* _ACTIVITY_:
Each entry should be set down again verbatim, with the images omitted.

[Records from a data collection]
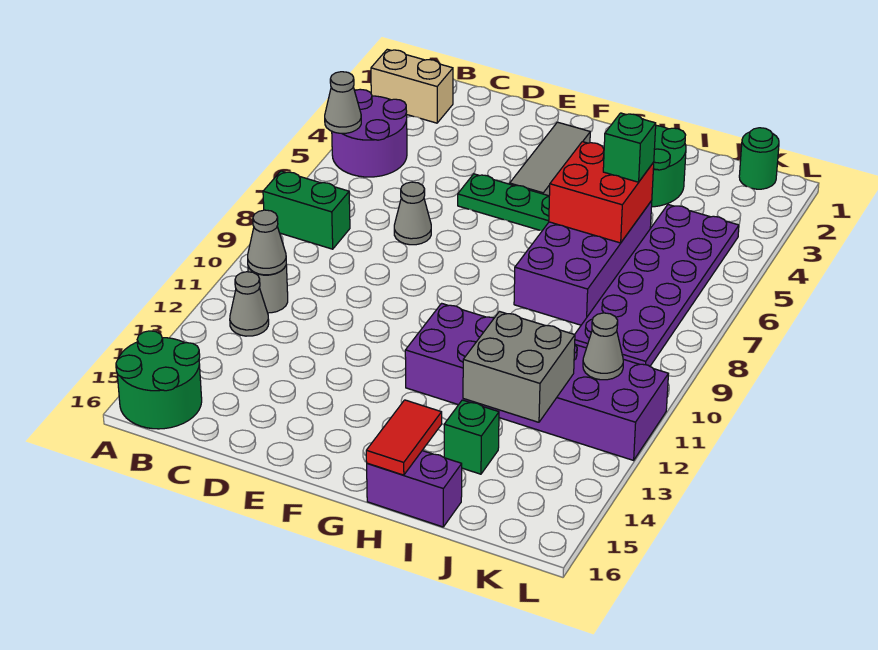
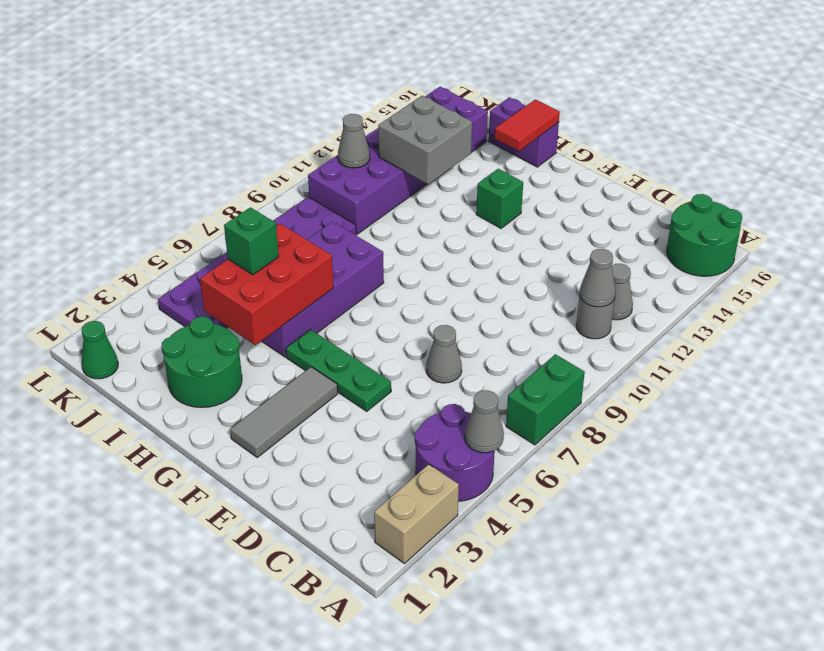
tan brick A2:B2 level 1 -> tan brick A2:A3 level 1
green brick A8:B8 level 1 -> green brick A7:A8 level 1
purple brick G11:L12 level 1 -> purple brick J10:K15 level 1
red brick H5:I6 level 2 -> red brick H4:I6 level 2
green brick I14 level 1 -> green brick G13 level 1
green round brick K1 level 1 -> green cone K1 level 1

* _RESULT FOR THIS TASK_:
tan brick A2:B2 level 1 -> tan brick A2:A3 level 1
green brick A8:B8 level 1 -> green brick A7:A8 level 1
purple brick G11:L12 level 1 -> purple brick J10:K15 level 1
red brick H5:I6 level 2 -> red brick H4:I6 level 2
green brick I14 level 1 -> green brick G13 level 1
green round brick K1 level 1 -> green cone K1 level 1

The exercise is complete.